◆ Dataset records
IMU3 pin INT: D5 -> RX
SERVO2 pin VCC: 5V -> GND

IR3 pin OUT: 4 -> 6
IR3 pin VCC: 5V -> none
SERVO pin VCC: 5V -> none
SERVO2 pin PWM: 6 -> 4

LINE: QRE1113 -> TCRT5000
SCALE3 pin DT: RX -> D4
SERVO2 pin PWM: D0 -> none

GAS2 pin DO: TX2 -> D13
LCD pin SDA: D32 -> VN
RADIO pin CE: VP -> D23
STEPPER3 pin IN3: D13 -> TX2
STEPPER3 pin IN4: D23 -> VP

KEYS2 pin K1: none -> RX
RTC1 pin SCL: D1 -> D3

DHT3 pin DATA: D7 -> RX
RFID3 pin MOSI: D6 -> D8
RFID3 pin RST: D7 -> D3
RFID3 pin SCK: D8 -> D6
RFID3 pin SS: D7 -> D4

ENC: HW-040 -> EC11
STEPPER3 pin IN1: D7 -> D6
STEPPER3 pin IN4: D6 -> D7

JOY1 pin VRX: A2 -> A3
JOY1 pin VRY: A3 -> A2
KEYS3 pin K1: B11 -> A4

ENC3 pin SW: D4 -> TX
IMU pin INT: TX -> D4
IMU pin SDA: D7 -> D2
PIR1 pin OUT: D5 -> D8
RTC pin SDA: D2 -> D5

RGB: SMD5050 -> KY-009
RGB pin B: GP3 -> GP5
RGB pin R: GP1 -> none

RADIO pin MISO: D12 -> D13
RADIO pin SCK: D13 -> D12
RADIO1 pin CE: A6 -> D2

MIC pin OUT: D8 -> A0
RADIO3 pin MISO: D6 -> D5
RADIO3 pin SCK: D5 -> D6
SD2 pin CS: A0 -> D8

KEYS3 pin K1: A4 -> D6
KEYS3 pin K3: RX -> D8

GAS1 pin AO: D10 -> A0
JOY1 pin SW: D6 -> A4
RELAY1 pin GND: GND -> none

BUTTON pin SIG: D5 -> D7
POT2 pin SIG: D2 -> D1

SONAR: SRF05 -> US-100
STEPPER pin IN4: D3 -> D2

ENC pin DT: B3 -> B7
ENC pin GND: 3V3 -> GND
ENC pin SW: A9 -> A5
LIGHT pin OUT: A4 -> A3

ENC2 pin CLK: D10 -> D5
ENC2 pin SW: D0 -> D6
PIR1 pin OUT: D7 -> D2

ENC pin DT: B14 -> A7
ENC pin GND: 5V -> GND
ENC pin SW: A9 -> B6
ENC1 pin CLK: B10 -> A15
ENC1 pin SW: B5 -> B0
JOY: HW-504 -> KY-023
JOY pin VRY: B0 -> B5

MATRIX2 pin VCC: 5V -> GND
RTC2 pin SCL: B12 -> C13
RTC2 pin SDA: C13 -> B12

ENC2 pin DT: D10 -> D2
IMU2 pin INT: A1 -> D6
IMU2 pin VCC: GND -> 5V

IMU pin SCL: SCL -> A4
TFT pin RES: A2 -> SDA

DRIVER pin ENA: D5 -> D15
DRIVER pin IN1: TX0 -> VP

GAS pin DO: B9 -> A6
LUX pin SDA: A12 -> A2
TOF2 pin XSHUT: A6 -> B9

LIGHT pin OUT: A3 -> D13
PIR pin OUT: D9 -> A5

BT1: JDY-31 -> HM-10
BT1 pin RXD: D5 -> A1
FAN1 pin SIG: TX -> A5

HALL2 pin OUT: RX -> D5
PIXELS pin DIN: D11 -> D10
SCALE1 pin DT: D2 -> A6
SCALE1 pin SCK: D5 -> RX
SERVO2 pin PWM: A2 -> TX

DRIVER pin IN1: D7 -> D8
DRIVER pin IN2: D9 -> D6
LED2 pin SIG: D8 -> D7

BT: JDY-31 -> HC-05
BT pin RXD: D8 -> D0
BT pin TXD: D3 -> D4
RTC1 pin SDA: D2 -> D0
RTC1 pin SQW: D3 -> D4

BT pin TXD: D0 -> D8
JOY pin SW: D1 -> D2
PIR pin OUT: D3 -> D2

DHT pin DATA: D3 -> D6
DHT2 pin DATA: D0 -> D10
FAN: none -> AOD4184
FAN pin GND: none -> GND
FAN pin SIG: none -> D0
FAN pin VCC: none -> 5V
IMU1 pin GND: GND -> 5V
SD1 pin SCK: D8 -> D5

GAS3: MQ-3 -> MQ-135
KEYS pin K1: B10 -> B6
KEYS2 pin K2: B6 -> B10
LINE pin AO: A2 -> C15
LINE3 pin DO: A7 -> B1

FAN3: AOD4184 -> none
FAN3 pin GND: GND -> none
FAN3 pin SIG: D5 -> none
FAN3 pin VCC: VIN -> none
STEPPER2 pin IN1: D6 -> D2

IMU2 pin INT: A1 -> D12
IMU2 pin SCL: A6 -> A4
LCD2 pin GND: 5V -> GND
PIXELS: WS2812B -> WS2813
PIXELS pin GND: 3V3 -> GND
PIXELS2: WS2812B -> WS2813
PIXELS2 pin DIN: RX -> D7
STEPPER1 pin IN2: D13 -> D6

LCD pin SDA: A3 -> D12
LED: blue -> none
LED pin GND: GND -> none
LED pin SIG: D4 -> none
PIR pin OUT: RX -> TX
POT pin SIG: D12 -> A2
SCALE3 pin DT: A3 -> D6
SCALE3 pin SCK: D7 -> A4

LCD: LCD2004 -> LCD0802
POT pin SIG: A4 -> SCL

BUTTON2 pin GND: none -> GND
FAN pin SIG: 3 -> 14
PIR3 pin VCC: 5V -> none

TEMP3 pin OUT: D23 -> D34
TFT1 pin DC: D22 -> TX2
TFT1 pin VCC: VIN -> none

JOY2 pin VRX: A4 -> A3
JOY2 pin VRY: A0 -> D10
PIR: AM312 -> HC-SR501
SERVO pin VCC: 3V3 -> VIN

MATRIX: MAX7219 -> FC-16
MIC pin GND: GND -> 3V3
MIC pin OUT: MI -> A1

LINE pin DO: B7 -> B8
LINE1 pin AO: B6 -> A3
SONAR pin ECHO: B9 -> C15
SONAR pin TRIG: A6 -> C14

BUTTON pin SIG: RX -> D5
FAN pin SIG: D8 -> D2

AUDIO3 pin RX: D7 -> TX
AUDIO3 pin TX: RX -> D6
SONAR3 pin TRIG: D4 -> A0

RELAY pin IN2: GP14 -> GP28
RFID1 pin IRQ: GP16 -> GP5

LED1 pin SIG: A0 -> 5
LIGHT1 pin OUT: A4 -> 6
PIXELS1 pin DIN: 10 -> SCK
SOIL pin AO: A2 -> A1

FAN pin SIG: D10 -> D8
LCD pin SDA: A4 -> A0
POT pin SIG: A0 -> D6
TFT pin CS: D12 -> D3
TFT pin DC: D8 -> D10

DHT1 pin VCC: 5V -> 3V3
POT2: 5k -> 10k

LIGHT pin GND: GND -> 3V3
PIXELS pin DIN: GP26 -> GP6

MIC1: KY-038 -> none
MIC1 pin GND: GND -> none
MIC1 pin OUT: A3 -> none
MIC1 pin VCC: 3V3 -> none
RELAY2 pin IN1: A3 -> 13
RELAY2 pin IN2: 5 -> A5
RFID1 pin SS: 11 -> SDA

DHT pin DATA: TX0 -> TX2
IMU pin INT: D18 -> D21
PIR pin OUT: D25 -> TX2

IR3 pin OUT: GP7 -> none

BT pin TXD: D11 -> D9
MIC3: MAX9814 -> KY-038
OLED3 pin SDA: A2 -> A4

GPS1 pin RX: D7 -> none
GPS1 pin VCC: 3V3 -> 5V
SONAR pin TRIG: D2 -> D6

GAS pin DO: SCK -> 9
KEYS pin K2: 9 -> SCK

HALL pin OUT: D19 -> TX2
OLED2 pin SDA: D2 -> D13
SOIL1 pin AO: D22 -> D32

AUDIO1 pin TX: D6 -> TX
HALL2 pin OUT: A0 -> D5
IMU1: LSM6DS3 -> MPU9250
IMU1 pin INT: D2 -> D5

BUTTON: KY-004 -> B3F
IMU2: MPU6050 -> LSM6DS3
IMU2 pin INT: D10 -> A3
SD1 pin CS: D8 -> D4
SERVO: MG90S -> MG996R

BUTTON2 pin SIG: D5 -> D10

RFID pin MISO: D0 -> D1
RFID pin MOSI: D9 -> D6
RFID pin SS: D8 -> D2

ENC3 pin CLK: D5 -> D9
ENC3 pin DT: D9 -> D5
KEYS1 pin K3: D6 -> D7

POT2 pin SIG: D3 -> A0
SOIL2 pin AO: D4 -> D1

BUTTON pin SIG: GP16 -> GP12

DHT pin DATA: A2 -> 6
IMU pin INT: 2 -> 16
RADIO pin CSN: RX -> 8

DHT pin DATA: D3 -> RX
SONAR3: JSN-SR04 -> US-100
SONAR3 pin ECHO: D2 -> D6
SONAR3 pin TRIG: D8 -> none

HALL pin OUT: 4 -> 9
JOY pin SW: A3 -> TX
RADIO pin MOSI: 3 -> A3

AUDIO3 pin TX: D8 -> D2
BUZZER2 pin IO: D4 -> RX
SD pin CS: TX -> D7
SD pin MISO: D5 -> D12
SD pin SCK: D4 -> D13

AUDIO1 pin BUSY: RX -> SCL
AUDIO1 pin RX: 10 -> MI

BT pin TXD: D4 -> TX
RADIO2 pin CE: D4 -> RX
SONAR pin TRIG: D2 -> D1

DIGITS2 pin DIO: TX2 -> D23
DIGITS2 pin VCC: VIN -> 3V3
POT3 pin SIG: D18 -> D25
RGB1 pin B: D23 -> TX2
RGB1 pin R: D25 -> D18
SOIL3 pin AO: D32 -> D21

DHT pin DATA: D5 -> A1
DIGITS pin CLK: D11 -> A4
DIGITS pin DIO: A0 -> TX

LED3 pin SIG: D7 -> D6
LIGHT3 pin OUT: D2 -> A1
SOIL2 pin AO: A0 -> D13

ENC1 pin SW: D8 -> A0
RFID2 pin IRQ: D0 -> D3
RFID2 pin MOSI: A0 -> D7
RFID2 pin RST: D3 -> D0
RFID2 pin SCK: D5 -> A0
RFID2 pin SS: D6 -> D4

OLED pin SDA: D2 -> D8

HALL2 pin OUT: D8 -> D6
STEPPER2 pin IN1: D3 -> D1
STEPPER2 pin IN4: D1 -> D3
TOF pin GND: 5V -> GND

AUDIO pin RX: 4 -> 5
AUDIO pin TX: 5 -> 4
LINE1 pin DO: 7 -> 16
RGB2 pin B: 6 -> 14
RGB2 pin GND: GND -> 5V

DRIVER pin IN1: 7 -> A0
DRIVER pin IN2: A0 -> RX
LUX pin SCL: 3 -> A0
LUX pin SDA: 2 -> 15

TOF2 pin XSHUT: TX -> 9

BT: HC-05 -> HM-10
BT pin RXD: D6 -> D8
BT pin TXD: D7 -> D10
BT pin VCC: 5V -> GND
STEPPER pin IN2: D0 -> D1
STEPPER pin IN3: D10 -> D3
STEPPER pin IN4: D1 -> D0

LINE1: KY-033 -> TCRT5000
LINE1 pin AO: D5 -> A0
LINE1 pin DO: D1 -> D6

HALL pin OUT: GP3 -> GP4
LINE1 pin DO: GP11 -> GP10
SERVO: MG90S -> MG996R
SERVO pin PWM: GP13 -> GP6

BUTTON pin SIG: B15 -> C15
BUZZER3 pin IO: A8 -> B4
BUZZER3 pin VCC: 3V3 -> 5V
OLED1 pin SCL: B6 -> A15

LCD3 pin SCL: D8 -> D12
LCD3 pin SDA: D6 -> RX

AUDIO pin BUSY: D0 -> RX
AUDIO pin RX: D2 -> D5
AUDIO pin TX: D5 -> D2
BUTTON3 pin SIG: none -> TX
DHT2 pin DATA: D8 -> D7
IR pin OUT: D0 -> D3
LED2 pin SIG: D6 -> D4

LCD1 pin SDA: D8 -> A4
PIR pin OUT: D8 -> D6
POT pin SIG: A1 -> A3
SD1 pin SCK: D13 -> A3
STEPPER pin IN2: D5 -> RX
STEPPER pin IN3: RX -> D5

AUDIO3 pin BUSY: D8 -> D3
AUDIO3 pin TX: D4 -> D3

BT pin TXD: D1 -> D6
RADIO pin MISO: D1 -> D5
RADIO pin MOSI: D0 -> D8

◆ Problem statement
From the records above, give again exactly the lines running from the line with "LCD pin SDA: A4 -> A0" to the line with "HALL2 pin OUT: A0 -> D5", inclusive.

◆ Written response
LCD pin SDA: A4 -> A0
POT pin SIG: A0 -> D6
TFT pin CS: D12 -> D3
TFT pin DC: D8 -> D10

DHT1 pin VCC: 5V -> 3V3
POT2: 5k -> 10k

LIGHT pin GND: GND -> 3V3
PIXELS pin DIN: GP26 -> GP6

MIC1: KY-038 -> none
MIC1 pin GND: GND -> none
MIC1 pin OUT: A3 -> none
MIC1 pin VCC: 3V3 -> none
RELAY2 pin IN1: A3 -> 13
RELAY2 pin IN2: 5 -> A5
RFID1 pin SS: 11 -> SDA

DHT pin DATA: TX0 -> TX2
IMU pin INT: D18 -> D21
PIR pin OUT: D25 -> TX2

IR3 pin OUT: GP7 -> none

BT pin TXD: D11 -> D9
MIC3: MAX9814 -> KY-038
OLED3 pin SDA: A2 -> A4

GPS1 pin RX: D7 -> none
GPS1 pin VCC: 3V3 -> 5V
SONAR pin TRIG: D2 -> D6

GAS pin DO: SCK -> 9
KEYS pin K2: 9 -> SCK

HALL pin OUT: D19 -> TX2
OLED2 pin SDA: D2 -> D13
SOIL1 pin AO: D22 -> D32

AUDIO1 pin TX: D6 -> TX
HALL2 pin OUT: A0 -> D5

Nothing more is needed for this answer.